§ Exercise prompt
Restate the data below word for word. Skip any images it contains.

§ Pixel coordinate object listings
_ _ _ _ _
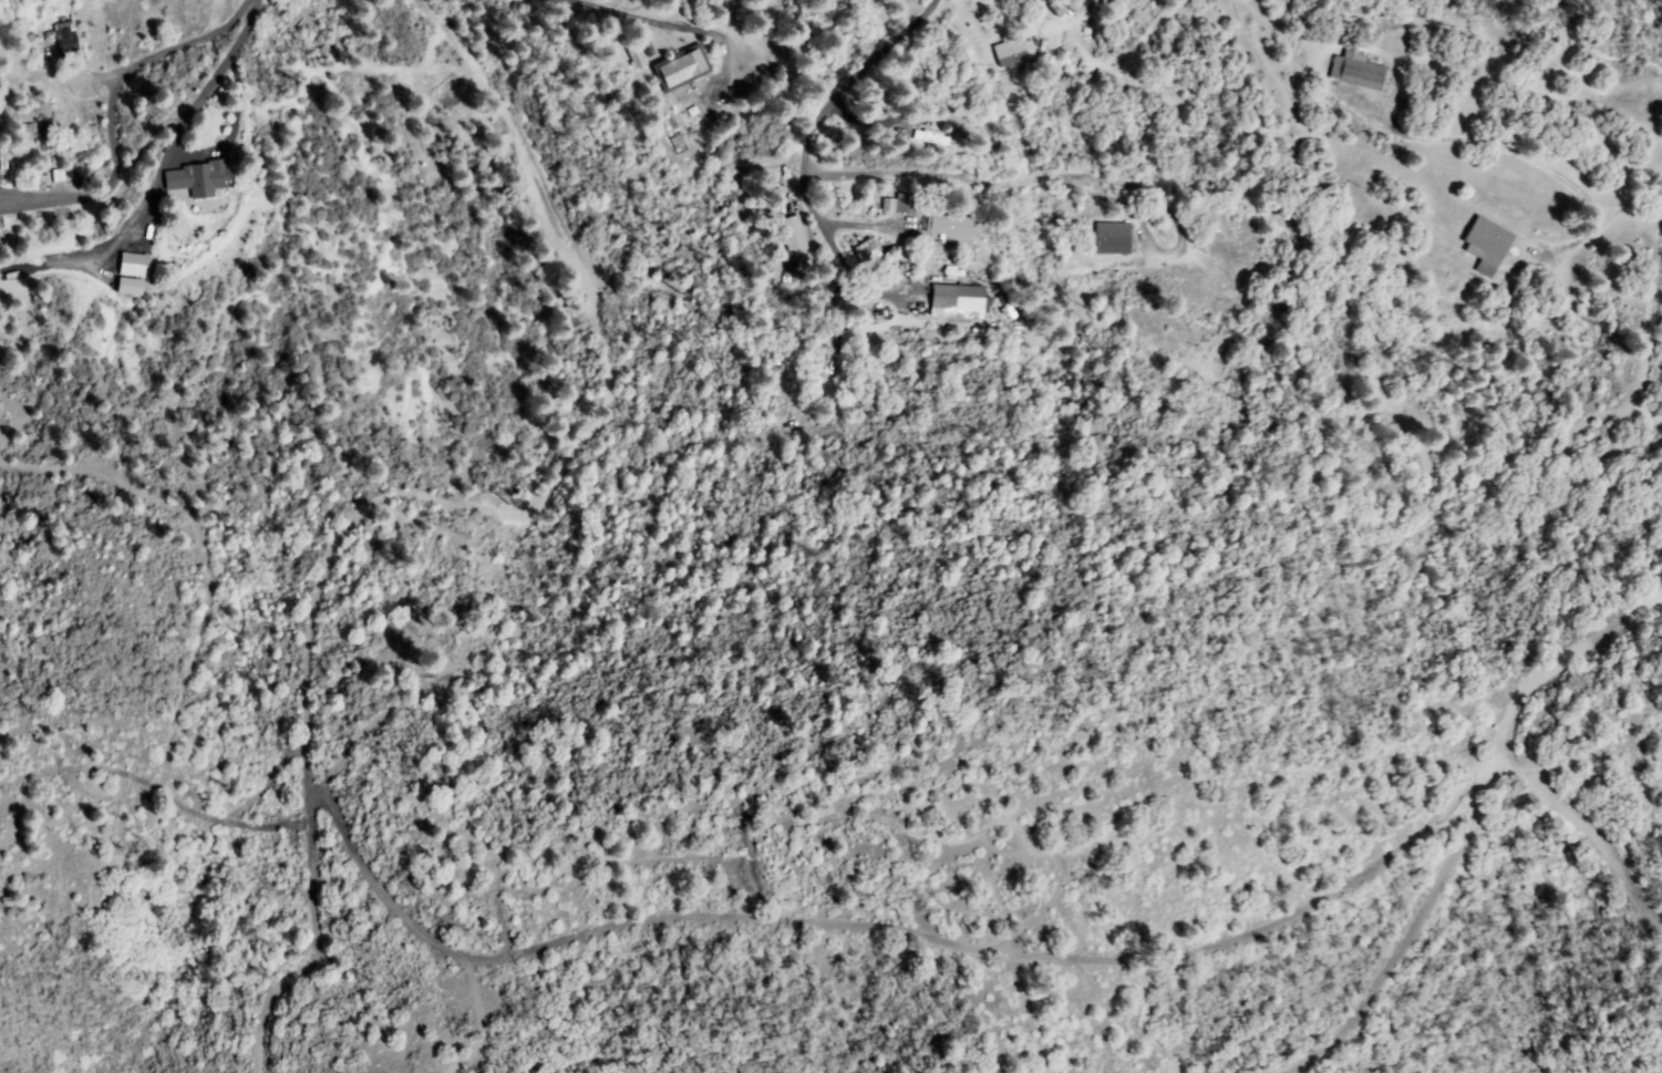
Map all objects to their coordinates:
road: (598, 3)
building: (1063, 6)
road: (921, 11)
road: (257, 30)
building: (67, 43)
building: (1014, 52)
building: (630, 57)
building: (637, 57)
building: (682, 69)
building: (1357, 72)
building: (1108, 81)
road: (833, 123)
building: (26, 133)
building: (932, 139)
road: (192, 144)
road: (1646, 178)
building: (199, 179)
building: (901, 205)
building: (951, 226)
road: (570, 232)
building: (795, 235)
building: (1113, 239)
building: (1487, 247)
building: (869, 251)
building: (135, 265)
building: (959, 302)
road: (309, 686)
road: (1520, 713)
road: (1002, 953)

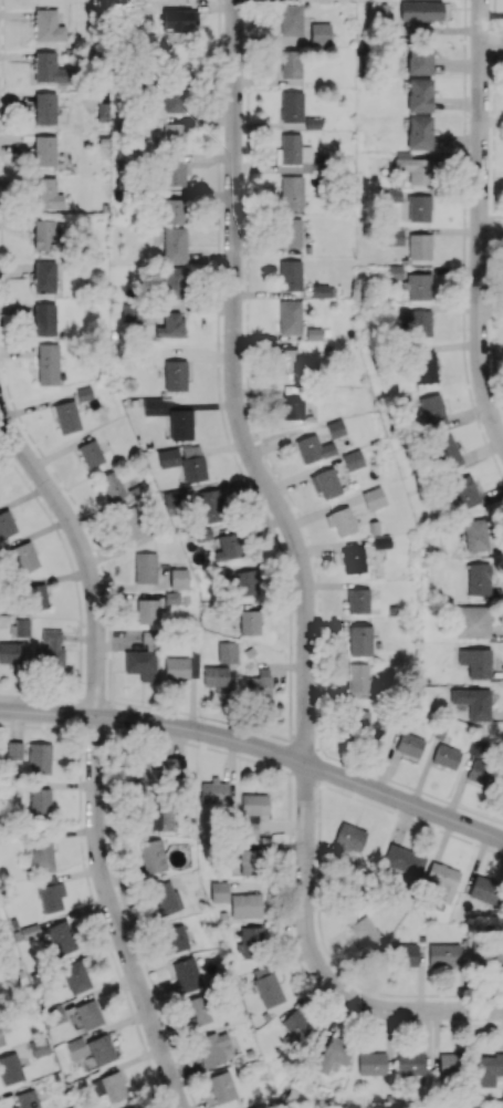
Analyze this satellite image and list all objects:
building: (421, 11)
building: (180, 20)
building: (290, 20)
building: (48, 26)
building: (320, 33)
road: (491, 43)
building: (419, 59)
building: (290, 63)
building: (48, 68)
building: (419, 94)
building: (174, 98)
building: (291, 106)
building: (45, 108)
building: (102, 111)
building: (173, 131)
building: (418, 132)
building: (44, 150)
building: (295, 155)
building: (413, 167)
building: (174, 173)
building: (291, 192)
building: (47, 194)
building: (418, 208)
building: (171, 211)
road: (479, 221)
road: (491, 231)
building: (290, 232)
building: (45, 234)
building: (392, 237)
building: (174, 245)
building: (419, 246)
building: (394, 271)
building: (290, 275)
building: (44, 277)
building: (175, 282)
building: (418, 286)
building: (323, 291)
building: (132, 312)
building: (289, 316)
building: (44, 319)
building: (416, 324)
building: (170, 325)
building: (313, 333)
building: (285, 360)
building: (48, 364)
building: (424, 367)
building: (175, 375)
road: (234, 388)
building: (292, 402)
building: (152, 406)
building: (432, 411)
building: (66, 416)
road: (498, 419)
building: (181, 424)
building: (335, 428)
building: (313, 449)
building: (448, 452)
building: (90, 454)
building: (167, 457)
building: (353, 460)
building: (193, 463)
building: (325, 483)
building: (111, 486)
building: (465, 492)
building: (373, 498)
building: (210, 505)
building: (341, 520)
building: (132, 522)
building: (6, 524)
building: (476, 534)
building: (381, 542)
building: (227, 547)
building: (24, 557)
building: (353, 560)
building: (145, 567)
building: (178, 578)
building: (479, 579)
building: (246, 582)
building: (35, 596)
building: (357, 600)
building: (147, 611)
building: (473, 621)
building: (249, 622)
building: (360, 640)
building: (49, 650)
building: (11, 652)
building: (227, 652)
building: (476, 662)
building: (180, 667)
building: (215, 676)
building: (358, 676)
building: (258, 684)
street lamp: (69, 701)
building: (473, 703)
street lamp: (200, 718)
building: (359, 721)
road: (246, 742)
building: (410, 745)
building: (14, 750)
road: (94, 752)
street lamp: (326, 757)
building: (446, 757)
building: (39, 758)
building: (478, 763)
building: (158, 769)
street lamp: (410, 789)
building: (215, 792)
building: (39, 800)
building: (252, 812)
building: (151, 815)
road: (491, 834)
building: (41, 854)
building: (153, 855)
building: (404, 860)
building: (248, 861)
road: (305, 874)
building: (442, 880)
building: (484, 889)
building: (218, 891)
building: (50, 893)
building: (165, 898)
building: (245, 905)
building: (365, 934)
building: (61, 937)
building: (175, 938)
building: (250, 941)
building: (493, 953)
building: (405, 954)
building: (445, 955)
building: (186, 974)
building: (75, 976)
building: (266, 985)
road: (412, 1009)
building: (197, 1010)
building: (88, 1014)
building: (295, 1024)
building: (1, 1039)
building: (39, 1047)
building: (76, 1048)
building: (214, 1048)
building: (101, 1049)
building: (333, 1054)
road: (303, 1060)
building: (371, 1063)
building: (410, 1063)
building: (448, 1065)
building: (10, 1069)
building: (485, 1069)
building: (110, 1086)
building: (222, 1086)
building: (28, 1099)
_ _ _ _ _
§ Your solution
Map all objects to their coordinates:
road: (598, 3)
building: (1063, 6)
road: (921, 11)
road: (257, 30)
building: (67, 43)
building: (1014, 52)
building: (630, 57)
building: (637, 57)
building: (682, 69)
building: (1357, 72)
building: (1108, 81)
road: (833, 123)
building: (26, 133)
building: (932, 139)
road: (192, 144)
road: (1646, 178)
building: (199, 179)
building: (901, 205)
building: (951, 226)
road: (570, 232)
building: (795, 235)
building: (1113, 239)
building: (1487, 247)
building: (869, 251)
building: (135, 265)
building: (959, 302)
road: (309, 686)
road: (1520, 713)
road: (1002, 953)

Analyze this satellite image and list all objects:
building: (421, 11)
building: (180, 20)
building: (290, 20)
building: (48, 26)
building: (320, 33)
road: (491, 43)
building: (419, 59)
building: (290, 63)
building: (48, 68)
building: (419, 94)
building: (174, 98)
building: (291, 106)
building: (45, 108)
building: (102, 111)
building: (173, 131)
building: (418, 132)
building: (44, 150)
building: (295, 155)
building: (413, 167)
building: (174, 173)
building: (291, 192)
building: (47, 194)
building: (418, 208)
building: (171, 211)
road: (479, 221)
road: (491, 231)
building: (290, 232)
building: (45, 234)
building: (392, 237)
building: (174, 245)
building: (419, 246)
building: (394, 271)
building: (290, 275)
building: (44, 277)
building: (175, 282)
building: (418, 286)
building: (323, 291)
building: (132, 312)
building: (289, 316)
building: (44, 319)
building: (416, 324)
building: (170, 325)
building: (313, 333)
building: (285, 360)
building: (48, 364)
building: (424, 367)
building: (175, 375)
road: (234, 388)
building: (292, 402)
building: (152, 406)
building: (432, 411)
building: (66, 416)
road: (498, 419)
building: (181, 424)
building: (335, 428)
building: (313, 449)
building: (448, 452)
building: (90, 454)
building: (167, 457)
building: (353, 460)
building: (193, 463)
building: (325, 483)
building: (111, 486)
building: (465, 492)
building: (373, 498)
building: (210, 505)
building: (341, 520)
building: (132, 522)
building: (6, 524)
building: (476, 534)
building: (381, 542)
building: (227, 547)
building: (24, 557)
building: (353, 560)
building: (145, 567)
building: (178, 578)
building: (479, 579)
building: (246, 582)
building: (35, 596)
building: (357, 600)
building: (147, 611)
building: (473, 621)
building: (249, 622)
building: (360, 640)
building: (49, 650)
building: (11, 652)
building: (227, 652)
building: (476, 662)
building: (180, 667)
building: (215, 676)
building: (358, 676)
building: (258, 684)
street lamp: (69, 701)
building: (473, 703)
street lamp: (200, 718)
building: (359, 721)
road: (246, 742)
building: (410, 745)
building: (14, 750)
road: (94, 752)
street lamp: (326, 757)
building: (446, 757)
building: (39, 758)
building: (478, 763)
building: (158, 769)
street lamp: (410, 789)
building: (215, 792)
building: (39, 800)
building: (252, 812)
building: (151, 815)
road: (491, 834)
building: (41, 854)
building: (153, 855)
building: (404, 860)
building: (248, 861)
road: (305, 874)
building: (442, 880)
building: (484, 889)
building: (218, 891)
building: (50, 893)
building: (165, 898)
building: (245, 905)
building: (365, 934)
building: (61, 937)
building: (175, 938)
building: (250, 941)
building: (493, 953)
building: (405, 954)
building: (445, 955)
building: (186, 974)
building: (75, 976)
building: (266, 985)
road: (412, 1009)
building: (197, 1010)
building: (88, 1014)
building: (295, 1024)
building: (1, 1039)
building: (39, 1047)
building: (76, 1048)
building: (214, 1048)
building: (101, 1049)
building: (333, 1054)
road: (303, 1060)
building: (371, 1063)
building: (410, 1063)
building: (448, 1065)
building: (10, 1069)
building: (485, 1069)
building: (110, 1086)
building: (222, 1086)
building: (28, 1099)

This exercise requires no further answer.